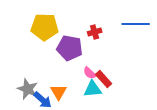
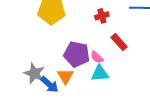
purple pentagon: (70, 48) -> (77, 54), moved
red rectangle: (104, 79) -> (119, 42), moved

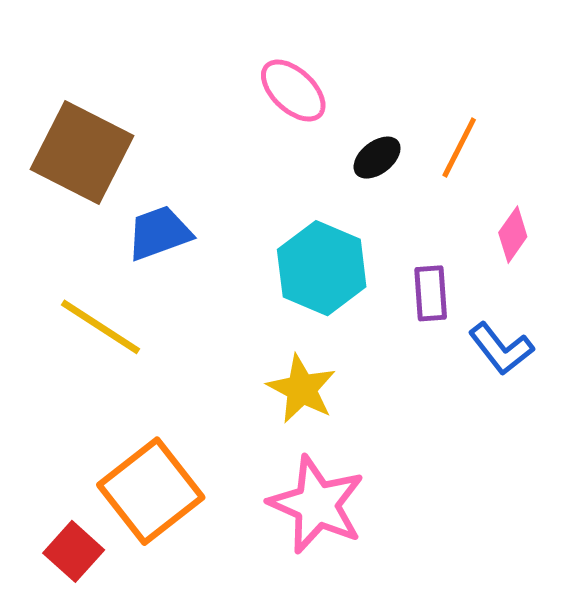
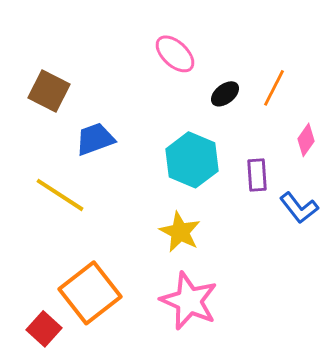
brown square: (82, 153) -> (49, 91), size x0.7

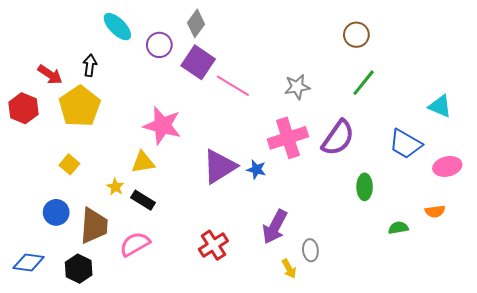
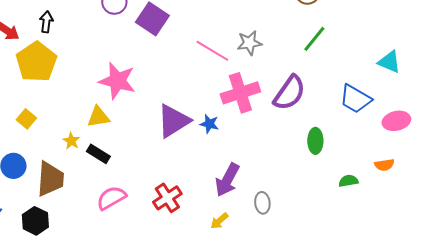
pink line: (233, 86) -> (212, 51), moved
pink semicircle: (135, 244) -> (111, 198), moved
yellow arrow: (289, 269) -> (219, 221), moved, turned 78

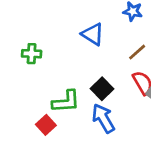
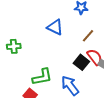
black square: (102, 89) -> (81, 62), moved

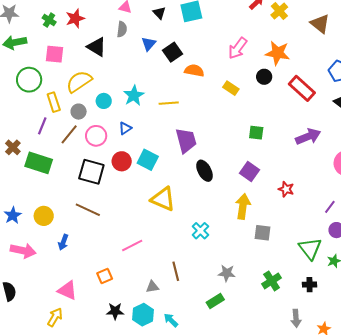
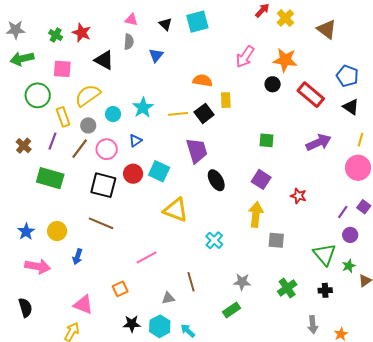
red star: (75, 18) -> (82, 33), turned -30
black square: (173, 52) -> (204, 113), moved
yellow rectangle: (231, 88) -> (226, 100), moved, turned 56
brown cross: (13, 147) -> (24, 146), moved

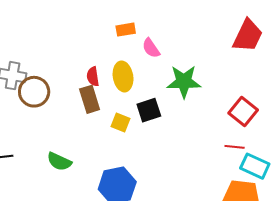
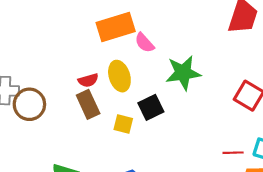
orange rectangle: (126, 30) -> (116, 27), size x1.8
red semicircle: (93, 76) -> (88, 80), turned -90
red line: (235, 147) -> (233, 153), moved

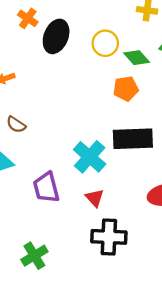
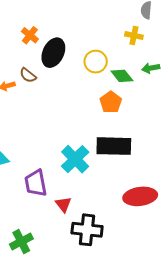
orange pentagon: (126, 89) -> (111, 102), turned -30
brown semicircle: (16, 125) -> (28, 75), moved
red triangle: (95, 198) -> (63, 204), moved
------------------------------
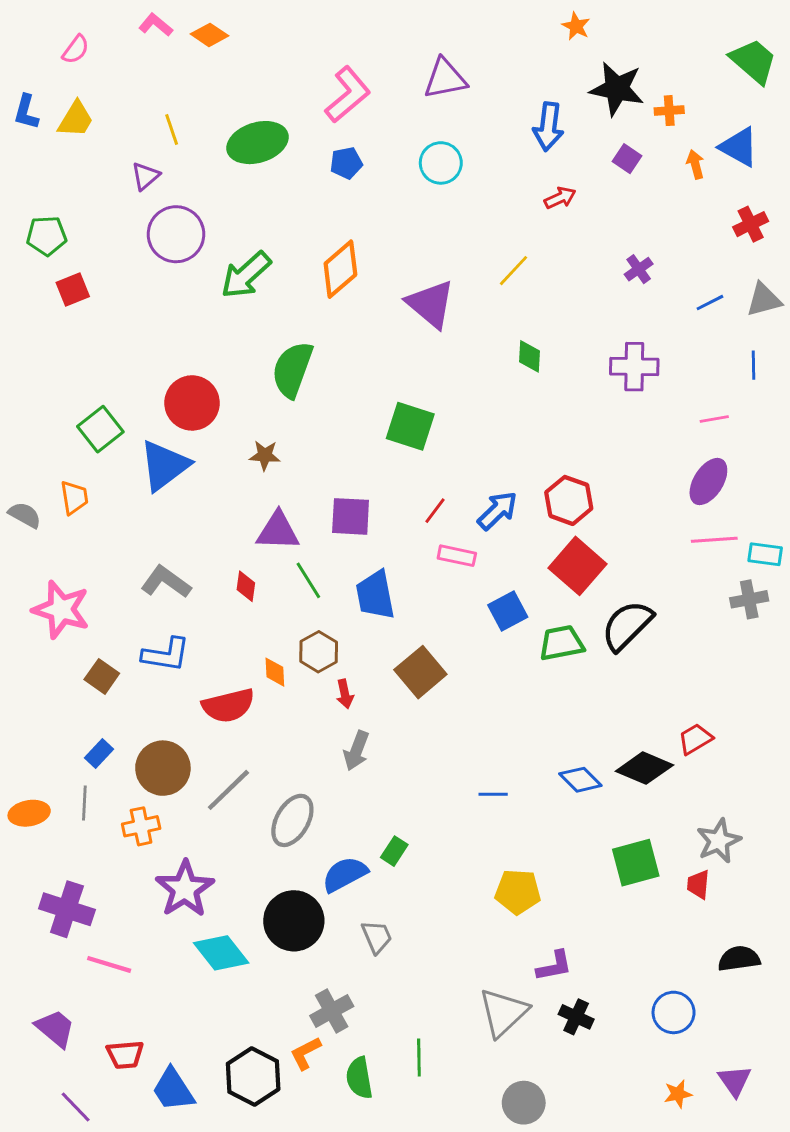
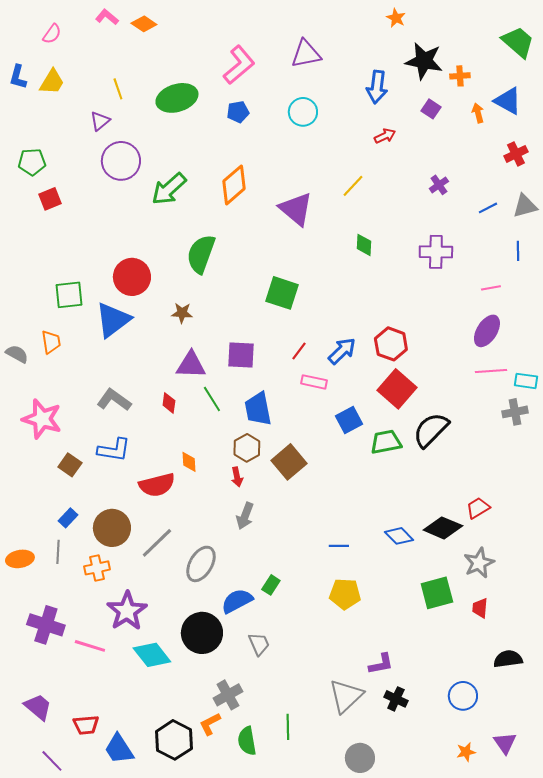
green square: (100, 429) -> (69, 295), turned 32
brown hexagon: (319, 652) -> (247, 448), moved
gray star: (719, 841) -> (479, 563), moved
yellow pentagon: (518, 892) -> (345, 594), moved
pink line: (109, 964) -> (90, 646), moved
------------------------------
[Instructions to follow]:
Your task is to copy only the lines above starting at the one containing "brown square: (82, 153)" and ending at the one containing "yellow rectangle: (231, 88)". Copy them exactly, both ends included, and omit the pictures.

[Exercise solution]:
brown square: (82, 153) -> (49, 91), size x0.7

pink line: (233, 86) -> (212, 51), moved
pink semicircle: (135, 244) -> (111, 198), moved
yellow arrow: (289, 269) -> (219, 221), moved, turned 78

black square: (102, 89) -> (81, 62), moved

red star: (75, 18) -> (82, 33), turned -30
black square: (173, 52) -> (204, 113), moved
yellow rectangle: (231, 88) -> (226, 100), moved, turned 56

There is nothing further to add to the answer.